------ Extracted material
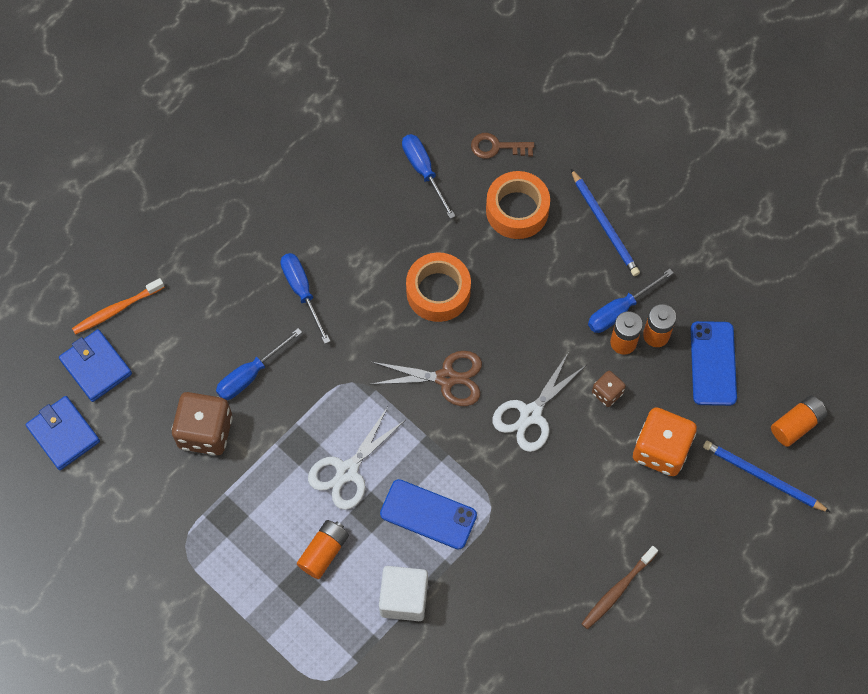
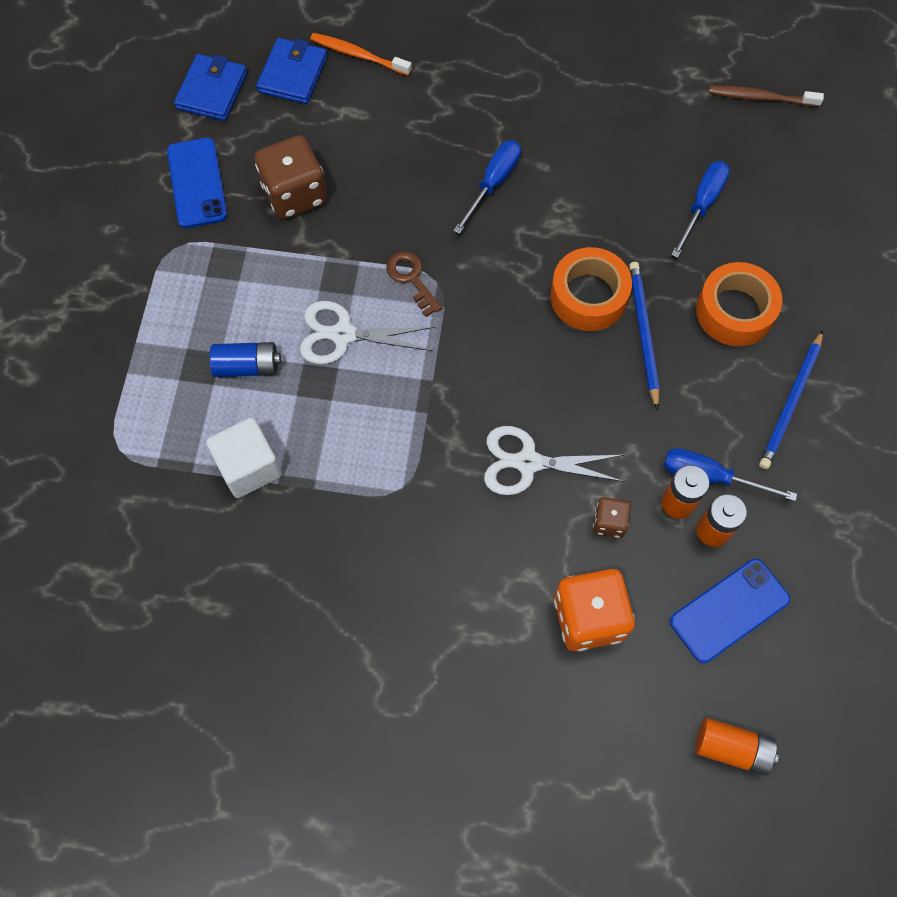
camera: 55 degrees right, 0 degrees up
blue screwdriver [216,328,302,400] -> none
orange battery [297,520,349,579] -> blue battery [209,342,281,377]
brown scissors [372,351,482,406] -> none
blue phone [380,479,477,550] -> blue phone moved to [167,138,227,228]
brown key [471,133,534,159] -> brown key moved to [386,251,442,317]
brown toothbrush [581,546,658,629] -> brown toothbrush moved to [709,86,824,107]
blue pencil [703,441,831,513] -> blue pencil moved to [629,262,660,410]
------------
Try it:
In the records above, find each line with the word "moved" and copy it.

Result of this task:
blue phone [380,479,477,550] -> blue phone moved to [167,138,227,228]
brown key [471,133,534,159] -> brown key moved to [386,251,442,317]
brown toothbrush [581,546,658,629] -> brown toothbrush moved to [709,86,824,107]
blue pencil [703,441,831,513] -> blue pencil moved to [629,262,660,410]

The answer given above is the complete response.